_Task instructions_
Can you recast the listing as a numbered list, from its first line through the line containing "Fukuoka: 06:05 -> 19:33", inclusive, with blank lines left out?

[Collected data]
▬▬▬▬▬▬▬▬▬▬

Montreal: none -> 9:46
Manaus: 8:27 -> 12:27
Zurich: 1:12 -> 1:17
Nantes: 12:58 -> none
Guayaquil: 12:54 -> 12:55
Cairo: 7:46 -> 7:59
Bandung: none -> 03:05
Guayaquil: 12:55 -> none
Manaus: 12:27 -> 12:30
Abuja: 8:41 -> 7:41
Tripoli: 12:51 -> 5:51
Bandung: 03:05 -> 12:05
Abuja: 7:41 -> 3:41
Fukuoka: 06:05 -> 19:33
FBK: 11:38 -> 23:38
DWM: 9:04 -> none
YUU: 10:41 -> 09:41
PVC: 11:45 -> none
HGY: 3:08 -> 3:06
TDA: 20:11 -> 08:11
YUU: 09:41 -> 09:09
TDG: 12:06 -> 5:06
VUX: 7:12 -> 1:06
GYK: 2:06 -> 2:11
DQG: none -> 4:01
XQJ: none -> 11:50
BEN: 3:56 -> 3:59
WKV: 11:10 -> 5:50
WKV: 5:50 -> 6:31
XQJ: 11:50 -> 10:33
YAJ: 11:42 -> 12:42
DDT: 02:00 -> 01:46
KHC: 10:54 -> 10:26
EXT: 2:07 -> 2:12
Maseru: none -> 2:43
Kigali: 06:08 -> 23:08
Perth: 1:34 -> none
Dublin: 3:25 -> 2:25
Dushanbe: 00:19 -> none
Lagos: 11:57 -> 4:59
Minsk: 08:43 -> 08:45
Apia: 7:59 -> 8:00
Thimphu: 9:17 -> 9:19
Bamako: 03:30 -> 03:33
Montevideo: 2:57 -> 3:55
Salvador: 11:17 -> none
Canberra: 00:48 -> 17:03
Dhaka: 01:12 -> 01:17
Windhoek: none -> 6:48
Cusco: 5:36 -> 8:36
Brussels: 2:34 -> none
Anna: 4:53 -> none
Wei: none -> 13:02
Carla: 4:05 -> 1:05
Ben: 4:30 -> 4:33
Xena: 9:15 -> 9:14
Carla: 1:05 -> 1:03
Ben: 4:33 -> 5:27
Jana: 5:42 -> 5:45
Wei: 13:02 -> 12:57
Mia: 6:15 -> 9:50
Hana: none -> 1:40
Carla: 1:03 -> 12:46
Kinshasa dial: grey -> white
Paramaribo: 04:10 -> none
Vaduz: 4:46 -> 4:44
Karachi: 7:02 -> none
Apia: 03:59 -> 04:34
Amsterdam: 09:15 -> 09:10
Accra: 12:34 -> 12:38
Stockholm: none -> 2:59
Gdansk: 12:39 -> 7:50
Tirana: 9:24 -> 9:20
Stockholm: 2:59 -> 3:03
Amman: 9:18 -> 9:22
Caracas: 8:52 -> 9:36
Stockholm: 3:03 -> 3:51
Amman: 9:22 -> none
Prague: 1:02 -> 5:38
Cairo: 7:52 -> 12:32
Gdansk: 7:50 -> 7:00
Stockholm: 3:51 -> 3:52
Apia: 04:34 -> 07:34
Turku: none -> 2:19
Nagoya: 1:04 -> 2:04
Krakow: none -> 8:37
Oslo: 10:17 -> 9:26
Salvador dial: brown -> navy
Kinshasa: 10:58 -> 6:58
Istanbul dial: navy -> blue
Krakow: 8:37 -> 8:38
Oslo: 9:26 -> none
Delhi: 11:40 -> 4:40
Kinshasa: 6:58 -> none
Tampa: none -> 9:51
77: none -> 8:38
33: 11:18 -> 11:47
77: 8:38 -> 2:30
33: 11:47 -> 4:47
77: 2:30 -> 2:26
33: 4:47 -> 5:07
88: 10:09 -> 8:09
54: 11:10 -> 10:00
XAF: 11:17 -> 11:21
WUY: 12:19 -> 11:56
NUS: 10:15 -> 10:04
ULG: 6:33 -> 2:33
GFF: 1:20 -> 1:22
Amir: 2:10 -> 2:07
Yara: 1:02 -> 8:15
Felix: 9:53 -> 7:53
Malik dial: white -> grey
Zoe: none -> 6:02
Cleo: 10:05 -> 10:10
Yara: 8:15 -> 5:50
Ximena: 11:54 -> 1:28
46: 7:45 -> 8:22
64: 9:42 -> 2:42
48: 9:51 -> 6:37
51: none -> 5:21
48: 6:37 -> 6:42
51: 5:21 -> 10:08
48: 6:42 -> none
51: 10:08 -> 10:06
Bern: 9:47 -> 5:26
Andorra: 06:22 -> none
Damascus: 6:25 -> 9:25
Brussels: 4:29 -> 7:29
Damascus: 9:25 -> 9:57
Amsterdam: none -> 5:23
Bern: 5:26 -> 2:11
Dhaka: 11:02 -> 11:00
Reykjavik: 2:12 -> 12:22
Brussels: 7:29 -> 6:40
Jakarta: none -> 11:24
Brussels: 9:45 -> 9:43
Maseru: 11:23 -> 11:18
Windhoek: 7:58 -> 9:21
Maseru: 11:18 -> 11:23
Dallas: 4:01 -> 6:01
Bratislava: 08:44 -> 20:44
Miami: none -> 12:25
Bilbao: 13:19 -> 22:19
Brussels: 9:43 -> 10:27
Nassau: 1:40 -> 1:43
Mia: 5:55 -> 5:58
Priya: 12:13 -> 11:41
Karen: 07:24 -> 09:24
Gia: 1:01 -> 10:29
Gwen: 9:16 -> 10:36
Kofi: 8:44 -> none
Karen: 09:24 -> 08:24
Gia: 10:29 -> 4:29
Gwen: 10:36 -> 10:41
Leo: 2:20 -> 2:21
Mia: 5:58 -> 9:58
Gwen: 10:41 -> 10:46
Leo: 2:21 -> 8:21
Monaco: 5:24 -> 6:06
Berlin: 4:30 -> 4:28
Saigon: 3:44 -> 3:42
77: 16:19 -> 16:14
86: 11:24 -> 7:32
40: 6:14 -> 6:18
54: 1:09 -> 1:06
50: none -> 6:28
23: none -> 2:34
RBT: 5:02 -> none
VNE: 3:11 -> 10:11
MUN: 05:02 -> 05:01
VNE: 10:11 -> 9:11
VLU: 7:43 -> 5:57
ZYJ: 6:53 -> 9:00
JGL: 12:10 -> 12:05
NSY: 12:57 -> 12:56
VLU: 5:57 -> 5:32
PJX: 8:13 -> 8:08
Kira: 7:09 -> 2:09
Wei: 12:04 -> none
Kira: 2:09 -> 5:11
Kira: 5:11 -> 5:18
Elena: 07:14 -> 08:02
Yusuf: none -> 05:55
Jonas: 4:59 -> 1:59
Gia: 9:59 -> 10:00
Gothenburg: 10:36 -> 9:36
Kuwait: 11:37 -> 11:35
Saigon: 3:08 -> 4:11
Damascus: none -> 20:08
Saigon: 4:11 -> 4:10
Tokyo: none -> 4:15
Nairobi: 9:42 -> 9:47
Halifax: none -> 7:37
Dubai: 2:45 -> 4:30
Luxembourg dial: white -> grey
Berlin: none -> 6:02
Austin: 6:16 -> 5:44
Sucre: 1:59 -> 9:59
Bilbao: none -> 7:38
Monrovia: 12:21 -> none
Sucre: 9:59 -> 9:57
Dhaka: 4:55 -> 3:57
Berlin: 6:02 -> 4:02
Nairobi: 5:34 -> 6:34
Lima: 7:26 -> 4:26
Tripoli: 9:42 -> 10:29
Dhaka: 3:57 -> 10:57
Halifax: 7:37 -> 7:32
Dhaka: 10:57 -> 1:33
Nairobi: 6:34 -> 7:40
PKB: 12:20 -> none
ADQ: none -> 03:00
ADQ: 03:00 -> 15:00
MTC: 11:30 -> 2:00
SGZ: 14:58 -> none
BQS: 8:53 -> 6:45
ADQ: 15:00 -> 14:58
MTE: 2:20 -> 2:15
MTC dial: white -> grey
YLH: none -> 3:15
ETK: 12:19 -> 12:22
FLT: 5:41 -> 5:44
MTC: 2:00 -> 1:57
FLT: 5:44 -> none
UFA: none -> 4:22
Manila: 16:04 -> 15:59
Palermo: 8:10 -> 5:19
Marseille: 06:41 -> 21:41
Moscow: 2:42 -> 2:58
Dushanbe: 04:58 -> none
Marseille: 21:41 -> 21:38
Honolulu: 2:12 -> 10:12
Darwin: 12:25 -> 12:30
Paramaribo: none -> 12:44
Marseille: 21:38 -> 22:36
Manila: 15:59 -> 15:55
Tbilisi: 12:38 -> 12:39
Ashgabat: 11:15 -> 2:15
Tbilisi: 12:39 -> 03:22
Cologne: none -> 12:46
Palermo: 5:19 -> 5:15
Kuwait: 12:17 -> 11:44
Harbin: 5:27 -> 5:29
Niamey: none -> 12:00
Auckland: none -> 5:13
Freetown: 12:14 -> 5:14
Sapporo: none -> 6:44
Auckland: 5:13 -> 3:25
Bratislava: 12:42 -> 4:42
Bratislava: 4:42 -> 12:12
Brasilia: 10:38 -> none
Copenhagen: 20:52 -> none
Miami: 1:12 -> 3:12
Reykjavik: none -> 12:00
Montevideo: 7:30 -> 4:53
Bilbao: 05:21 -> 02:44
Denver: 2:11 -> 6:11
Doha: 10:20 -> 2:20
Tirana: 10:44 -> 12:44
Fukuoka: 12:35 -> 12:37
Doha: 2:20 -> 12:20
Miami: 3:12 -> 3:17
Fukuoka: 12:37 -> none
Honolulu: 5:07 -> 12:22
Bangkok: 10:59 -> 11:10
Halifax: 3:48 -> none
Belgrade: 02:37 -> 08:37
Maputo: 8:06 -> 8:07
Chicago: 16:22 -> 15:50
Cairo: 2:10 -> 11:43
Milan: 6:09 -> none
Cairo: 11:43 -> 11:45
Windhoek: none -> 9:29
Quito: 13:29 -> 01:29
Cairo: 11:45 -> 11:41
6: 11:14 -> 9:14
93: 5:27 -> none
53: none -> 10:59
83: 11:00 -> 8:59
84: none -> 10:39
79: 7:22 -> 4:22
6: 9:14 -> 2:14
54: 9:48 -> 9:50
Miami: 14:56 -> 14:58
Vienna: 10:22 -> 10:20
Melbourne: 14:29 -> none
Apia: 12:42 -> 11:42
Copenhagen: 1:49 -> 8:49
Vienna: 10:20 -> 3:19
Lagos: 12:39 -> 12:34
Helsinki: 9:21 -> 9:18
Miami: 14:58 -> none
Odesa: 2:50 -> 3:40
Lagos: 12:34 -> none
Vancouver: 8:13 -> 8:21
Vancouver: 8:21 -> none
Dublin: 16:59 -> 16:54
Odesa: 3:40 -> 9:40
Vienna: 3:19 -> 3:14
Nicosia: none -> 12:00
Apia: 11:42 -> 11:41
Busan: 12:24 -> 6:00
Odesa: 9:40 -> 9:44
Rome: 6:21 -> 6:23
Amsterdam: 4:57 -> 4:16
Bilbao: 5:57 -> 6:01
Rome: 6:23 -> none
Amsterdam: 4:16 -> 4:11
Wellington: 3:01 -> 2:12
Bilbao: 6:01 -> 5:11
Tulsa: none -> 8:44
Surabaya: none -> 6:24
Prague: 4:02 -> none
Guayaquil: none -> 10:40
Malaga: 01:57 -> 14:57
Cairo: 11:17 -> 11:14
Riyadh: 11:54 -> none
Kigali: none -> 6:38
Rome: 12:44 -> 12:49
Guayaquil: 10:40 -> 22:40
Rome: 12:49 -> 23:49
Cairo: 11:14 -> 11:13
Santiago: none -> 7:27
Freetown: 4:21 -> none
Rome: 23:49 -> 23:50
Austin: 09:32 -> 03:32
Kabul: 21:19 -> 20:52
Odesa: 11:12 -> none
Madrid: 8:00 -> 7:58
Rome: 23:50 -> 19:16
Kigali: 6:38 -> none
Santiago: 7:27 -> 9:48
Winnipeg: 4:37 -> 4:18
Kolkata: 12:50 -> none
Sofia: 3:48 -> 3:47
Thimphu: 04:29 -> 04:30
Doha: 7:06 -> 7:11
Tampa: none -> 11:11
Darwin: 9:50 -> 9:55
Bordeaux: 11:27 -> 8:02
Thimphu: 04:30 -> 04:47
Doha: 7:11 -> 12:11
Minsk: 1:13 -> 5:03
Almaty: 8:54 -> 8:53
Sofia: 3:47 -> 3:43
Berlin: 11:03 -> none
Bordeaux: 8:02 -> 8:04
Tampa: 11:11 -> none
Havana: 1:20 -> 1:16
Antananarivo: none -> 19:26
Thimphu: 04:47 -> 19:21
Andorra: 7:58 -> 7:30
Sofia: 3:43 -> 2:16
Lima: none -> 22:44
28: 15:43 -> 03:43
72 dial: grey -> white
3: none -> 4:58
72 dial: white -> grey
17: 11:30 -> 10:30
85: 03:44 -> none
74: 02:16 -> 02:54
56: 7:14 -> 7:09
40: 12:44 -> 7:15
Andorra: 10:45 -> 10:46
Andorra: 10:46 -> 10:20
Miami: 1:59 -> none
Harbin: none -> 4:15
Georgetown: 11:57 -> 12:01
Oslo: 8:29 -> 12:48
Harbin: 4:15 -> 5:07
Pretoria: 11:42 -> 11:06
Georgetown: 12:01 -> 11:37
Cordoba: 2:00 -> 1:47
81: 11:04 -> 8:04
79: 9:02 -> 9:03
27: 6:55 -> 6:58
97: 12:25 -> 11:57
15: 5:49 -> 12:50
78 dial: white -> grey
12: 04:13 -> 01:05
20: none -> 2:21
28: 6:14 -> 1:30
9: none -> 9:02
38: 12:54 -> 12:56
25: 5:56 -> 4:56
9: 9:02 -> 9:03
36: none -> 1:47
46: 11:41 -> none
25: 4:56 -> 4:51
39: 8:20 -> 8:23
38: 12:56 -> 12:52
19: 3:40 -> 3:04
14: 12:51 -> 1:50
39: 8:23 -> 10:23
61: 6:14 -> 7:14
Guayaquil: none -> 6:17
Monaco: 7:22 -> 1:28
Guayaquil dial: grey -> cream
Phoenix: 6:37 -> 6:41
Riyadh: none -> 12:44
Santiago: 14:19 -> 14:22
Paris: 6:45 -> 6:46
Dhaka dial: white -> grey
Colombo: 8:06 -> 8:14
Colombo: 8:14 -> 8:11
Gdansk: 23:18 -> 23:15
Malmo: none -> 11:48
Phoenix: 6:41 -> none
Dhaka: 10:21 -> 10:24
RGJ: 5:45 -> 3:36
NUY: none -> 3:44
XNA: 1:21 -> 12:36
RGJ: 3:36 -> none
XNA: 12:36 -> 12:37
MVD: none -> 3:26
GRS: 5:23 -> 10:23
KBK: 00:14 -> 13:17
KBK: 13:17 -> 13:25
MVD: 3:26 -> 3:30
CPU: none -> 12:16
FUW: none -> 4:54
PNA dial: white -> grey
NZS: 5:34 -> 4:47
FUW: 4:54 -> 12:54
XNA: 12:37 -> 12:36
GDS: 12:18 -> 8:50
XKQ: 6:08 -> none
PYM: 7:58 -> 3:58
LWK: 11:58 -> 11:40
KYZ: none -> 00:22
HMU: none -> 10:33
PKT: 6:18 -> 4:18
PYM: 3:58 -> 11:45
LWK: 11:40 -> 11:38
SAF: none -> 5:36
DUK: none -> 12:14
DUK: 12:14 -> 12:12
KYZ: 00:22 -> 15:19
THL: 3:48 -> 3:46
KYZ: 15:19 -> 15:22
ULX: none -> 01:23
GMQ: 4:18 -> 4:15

▬▬▬▬▬▬▬▬▬▬

_Completed task_
1. Montreal: none -> 9:46
2. Manaus: 8:27 -> 12:27
3. Zurich: 1:12 -> 1:17
4. Nantes: 12:58 -> none
5. Guayaquil: 12:54 -> 12:55
6. Cairo: 7:46 -> 7:59
7. Bandung: none -> 03:05
8. Guayaquil: 12:55 -> none
9. Manaus: 12:27 -> 12:30
10. Abuja: 8:41 -> 7:41
11. Tripoli: 12:51 -> 5:51
12. Bandung: 03:05 -> 12:05
13. Abuja: 7:41 -> 3:41
14. Fukuoka: 06:05 -> 19:33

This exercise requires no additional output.